━━━━━ Information given
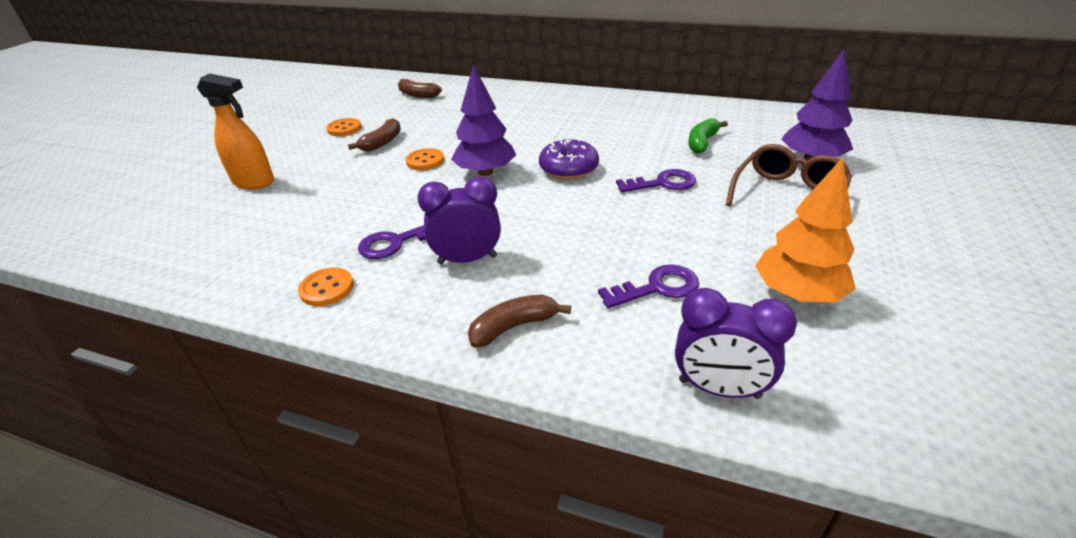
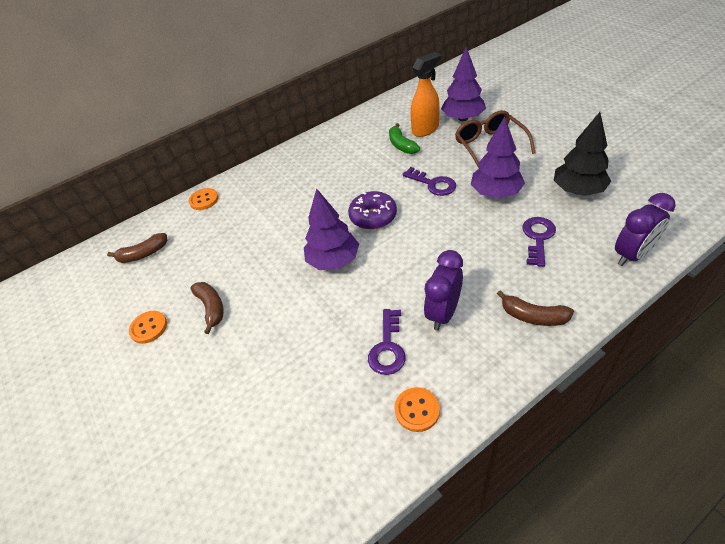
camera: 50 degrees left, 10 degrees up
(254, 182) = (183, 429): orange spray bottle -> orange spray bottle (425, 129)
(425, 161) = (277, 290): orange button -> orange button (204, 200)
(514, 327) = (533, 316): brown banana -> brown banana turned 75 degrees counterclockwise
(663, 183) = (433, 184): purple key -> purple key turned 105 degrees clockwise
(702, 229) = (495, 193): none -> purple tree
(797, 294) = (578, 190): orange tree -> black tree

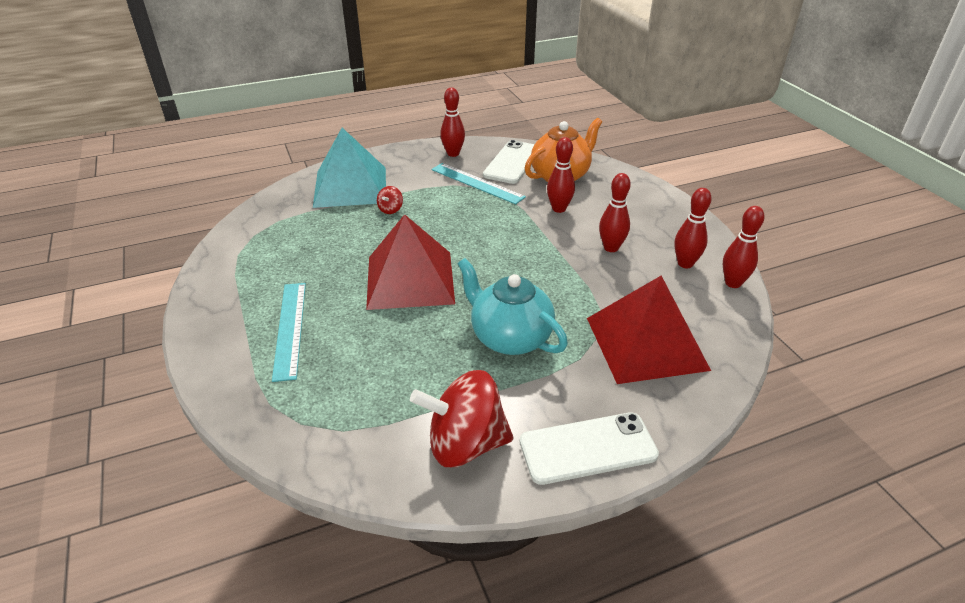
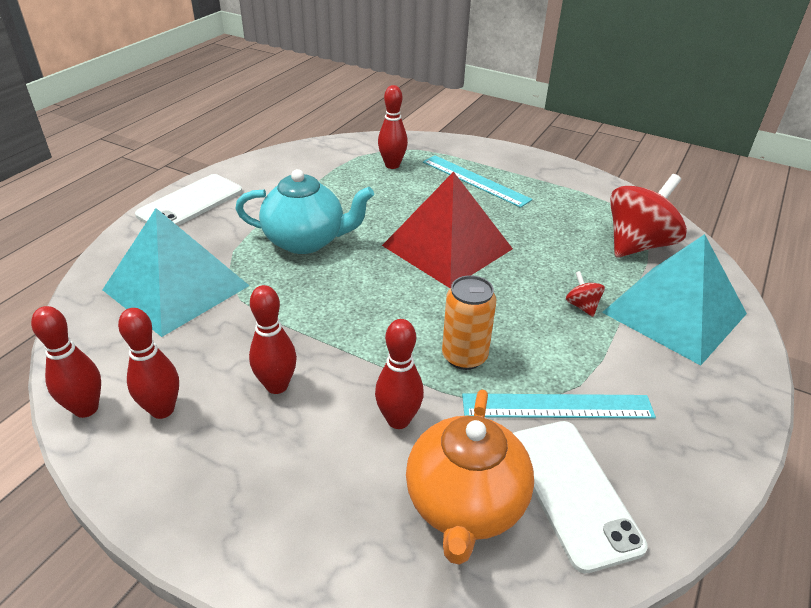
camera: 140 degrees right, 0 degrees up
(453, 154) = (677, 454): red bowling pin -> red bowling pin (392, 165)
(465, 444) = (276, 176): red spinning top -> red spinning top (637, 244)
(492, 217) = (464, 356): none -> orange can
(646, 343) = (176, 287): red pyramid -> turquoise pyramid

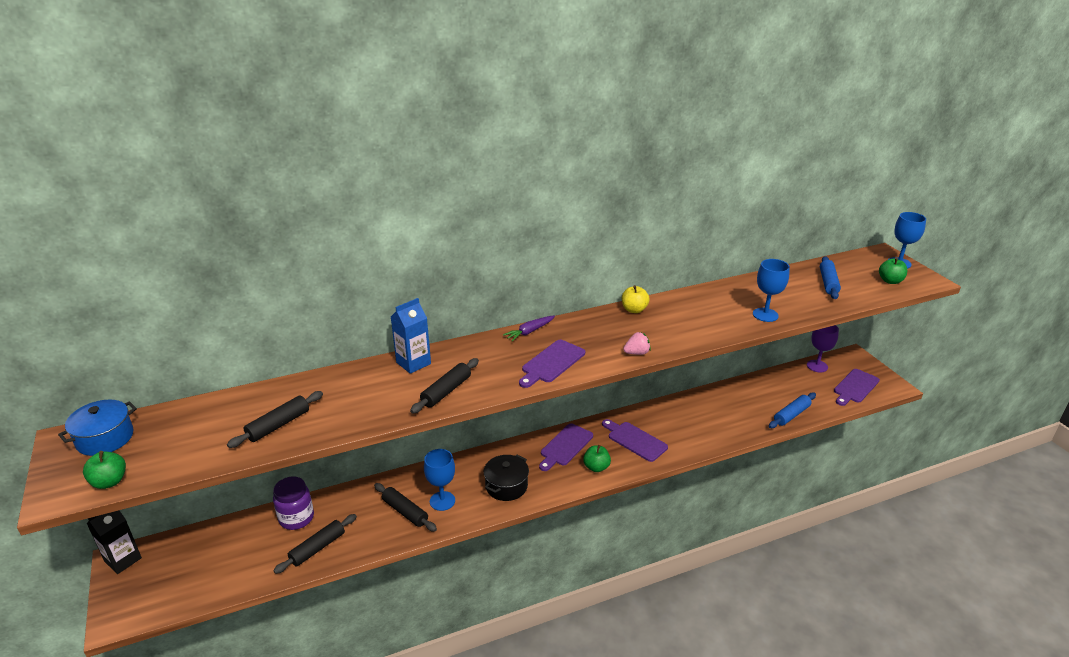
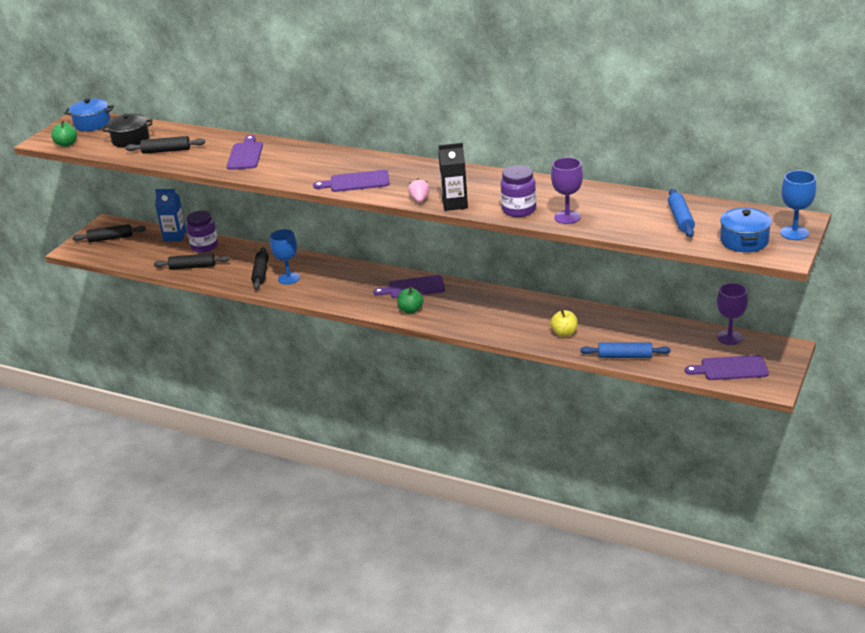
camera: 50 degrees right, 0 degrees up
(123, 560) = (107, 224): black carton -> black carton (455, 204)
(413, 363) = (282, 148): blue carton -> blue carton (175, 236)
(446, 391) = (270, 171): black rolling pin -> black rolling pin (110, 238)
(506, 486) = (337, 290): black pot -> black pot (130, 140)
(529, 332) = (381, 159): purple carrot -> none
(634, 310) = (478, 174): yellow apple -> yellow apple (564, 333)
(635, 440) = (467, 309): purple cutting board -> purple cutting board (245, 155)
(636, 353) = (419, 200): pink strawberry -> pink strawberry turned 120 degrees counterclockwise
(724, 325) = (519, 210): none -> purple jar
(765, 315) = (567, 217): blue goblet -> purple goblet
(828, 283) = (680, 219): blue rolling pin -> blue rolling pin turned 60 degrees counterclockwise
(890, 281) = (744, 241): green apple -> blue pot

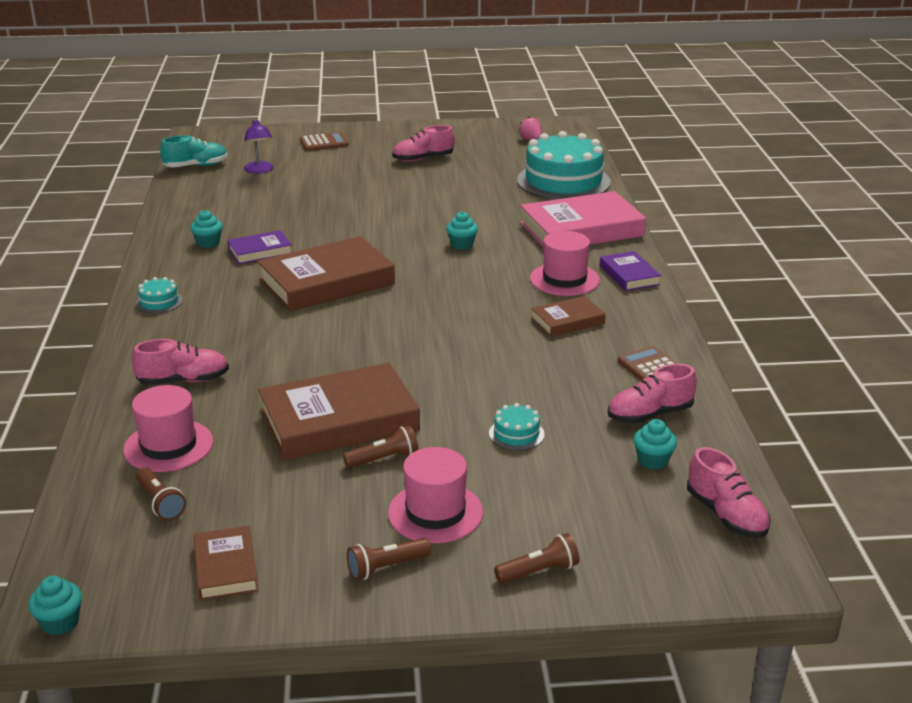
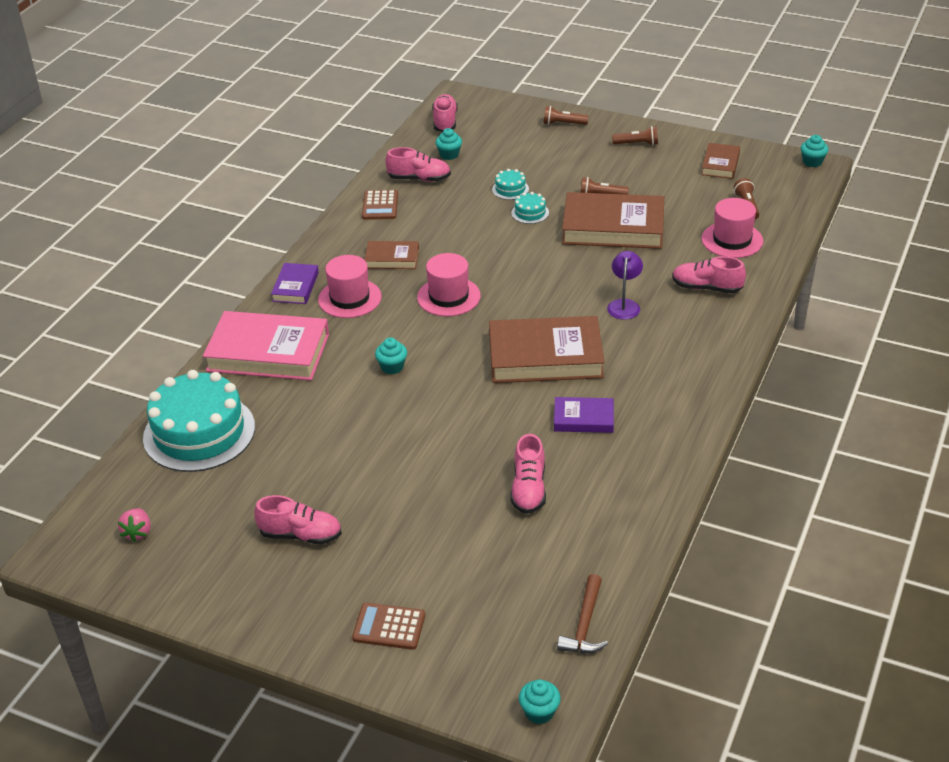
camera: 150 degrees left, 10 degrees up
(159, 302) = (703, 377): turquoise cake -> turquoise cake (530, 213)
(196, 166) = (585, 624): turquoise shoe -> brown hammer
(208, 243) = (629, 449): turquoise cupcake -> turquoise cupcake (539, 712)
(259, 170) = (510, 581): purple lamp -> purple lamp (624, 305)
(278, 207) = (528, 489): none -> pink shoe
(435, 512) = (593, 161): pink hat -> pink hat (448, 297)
━━━━━━━━━━
• **Prompt**: Find "camera: 150 degrees left, 10 degrees up" in the material above; set down exactly the line holding it and every line after it, through the last, and no others.

• **Reply**:
camera: 150 degrees left, 10 degrees up
(159, 302) = (703, 377): turquoise cake -> turquoise cake (530, 213)
(196, 166) = (585, 624): turquoise shoe -> brown hammer
(208, 243) = (629, 449): turquoise cupcake -> turquoise cupcake (539, 712)
(259, 170) = (510, 581): purple lamp -> purple lamp (624, 305)
(278, 207) = (528, 489): none -> pink shoe
(435, 512) = (593, 161): pink hat -> pink hat (448, 297)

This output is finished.